*** Opening Information ***

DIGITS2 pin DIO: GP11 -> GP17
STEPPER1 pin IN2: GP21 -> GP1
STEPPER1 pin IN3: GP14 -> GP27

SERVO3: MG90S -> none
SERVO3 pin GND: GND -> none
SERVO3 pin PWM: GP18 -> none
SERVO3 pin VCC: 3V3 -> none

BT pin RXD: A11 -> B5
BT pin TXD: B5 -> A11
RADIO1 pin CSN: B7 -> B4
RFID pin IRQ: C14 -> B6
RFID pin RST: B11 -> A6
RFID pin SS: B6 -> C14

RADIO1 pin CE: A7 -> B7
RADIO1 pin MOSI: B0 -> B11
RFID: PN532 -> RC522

*** Closing Information ***

About this task: Without leaving anything out, quote all the data.

Result below:
DIGITS2 pin DIO: GP11 -> GP17
STEPPER1 pin IN2: GP21 -> GP1
STEPPER1 pin IN3: GP14 -> GP27

SERVO3: MG90S -> none
SERVO3 pin GND: GND -> none
SERVO3 pin PWM: GP18 -> none
SERVO3 pin VCC: 3V3 -> none

BT pin RXD: A11 -> B5
BT pin TXD: B5 -> A11
RADIO1 pin CSN: B7 -> B4
RFID pin IRQ: C14 -> B6
RFID pin RST: B11 -> A6
RFID pin SS: B6 -> C14

RADIO1 pin CE: A7 -> B7
RADIO1 pin MOSI: B0 -> B11
RFID: PN532 -> RC522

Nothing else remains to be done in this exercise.